*THE PROBLEM:*
Print every entry exactly as it appears, but skip the pictures.

(SUPPLIED ENTRIES Opens)

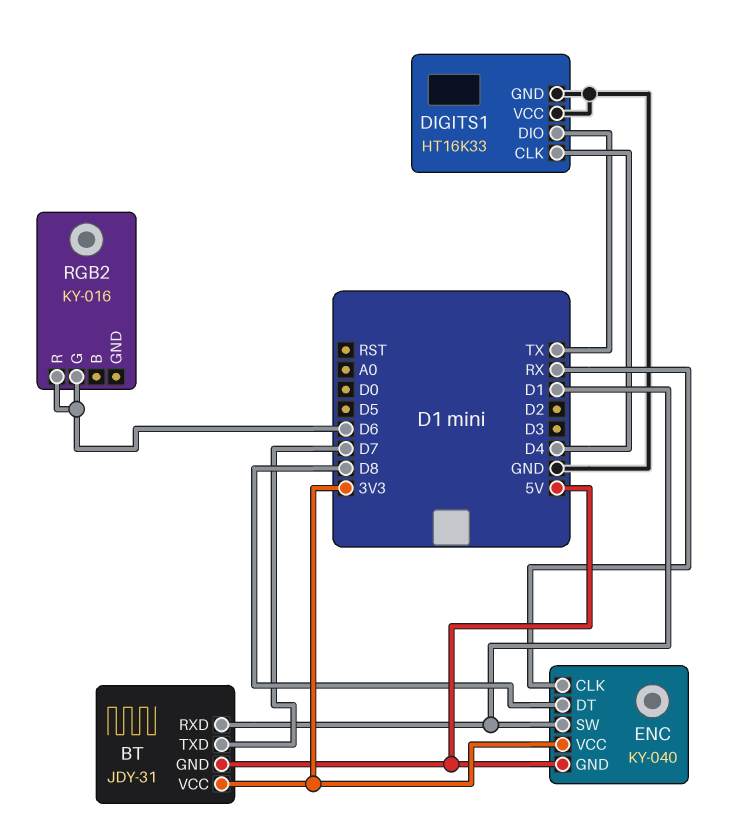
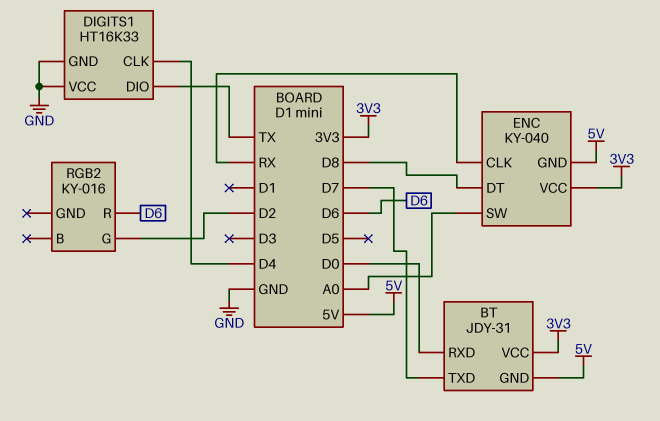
BT pin RXD: D1 -> D0
ENC pin SW: D1 -> A0
RGB2 pin G: D6 -> D2

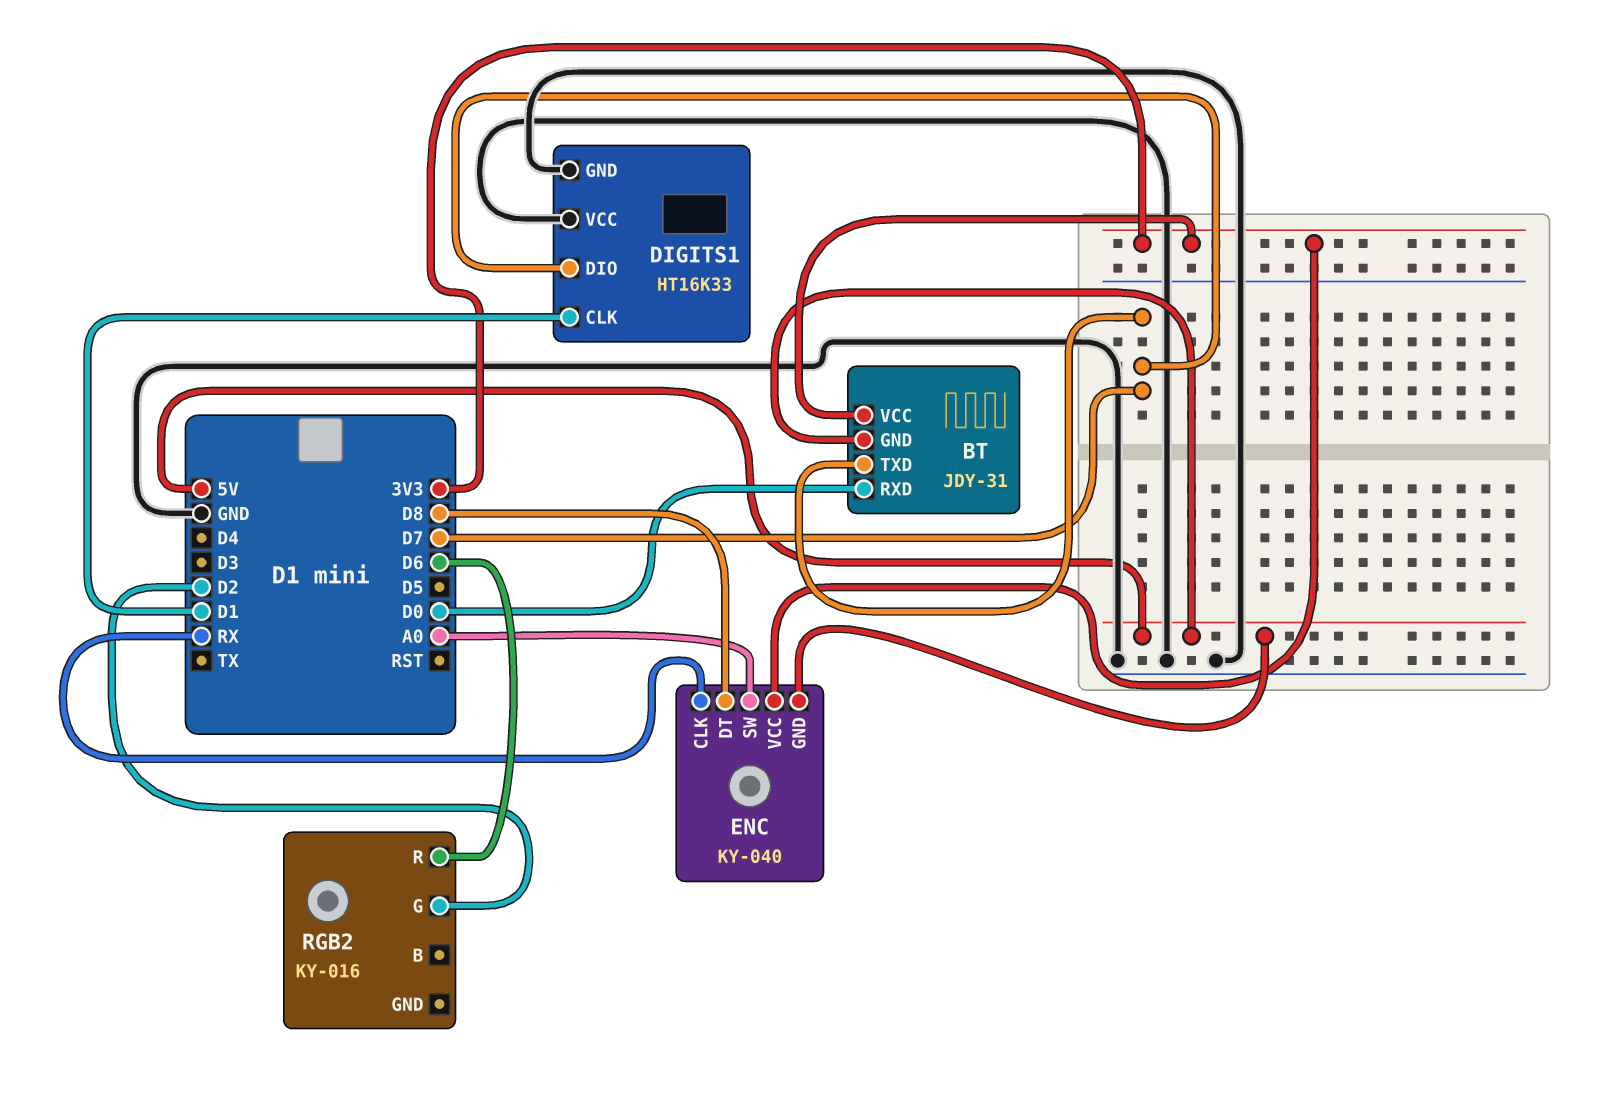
DIGITS1 pin CLK: D4 -> D1
DIGITS1 pin DIO: TX -> D7

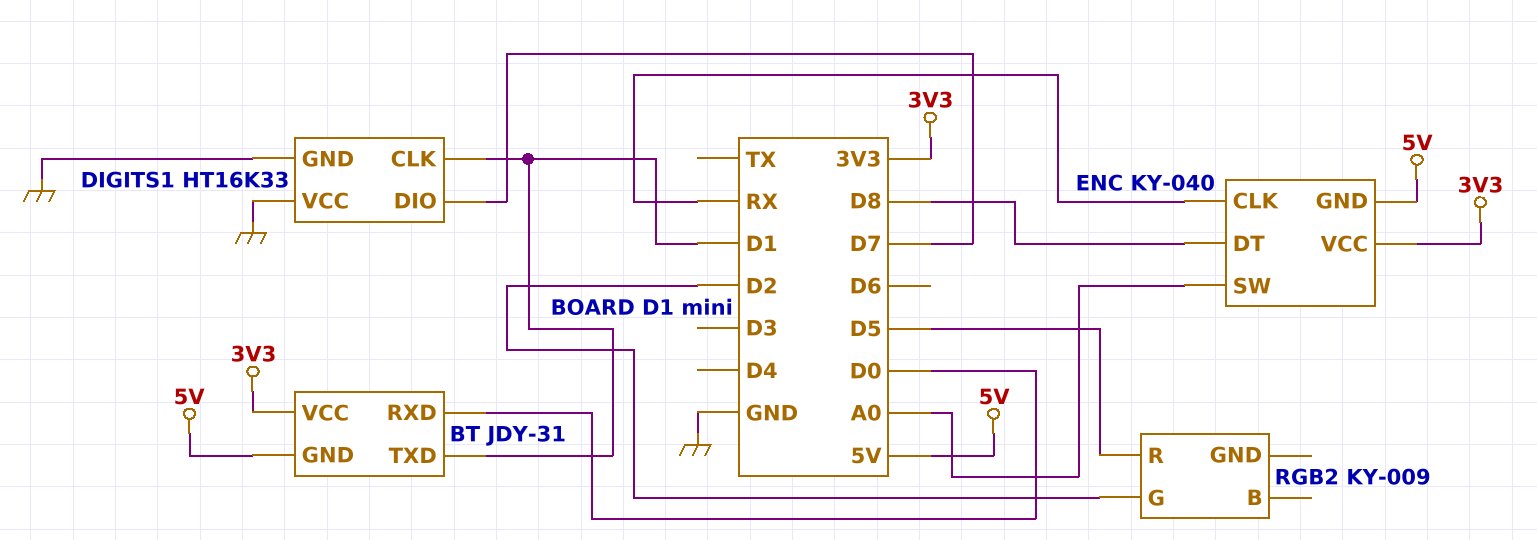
BT pin TXD: D7 -> D1
RGB2: KY-016 -> KY-009
RGB2 pin R: D6 -> D5

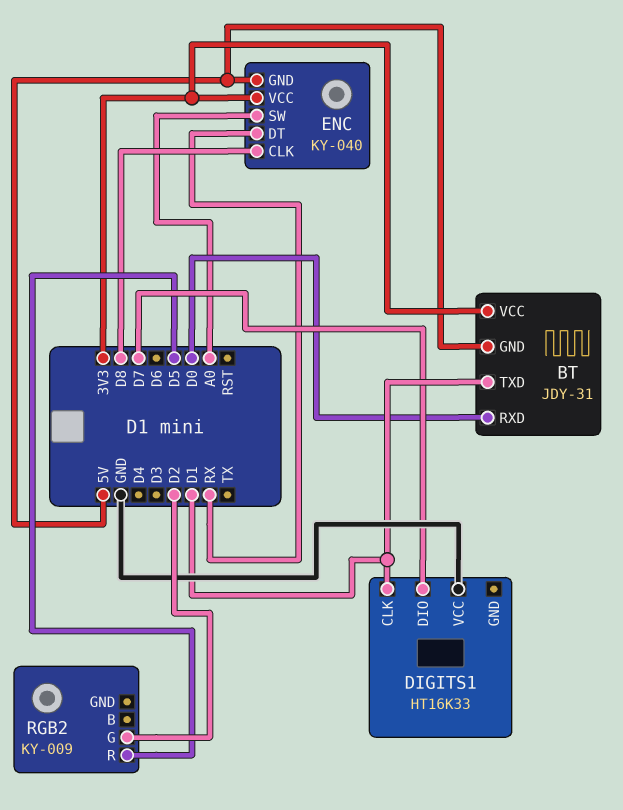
DIGITS1 pin GND: GND -> none
ENC pin CLK: RX -> D8
ENC pin DT: D8 -> RX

(SUPPLIED ENTRIES Closes)

*ANSWER TO THIS PROBLEM:*
BT pin RXD: D1 -> D0
ENC pin SW: D1 -> A0
RGB2 pin G: D6 -> D2

DIGITS1 pin CLK: D4 -> D1
DIGITS1 pin DIO: TX -> D7

BT pin TXD: D7 -> D1
RGB2: KY-016 -> KY-009
RGB2 pin R: D6 -> D5

DIGITS1 pin GND: GND -> none
ENC pin CLK: RX -> D8
ENC pin DT: D8 -> RX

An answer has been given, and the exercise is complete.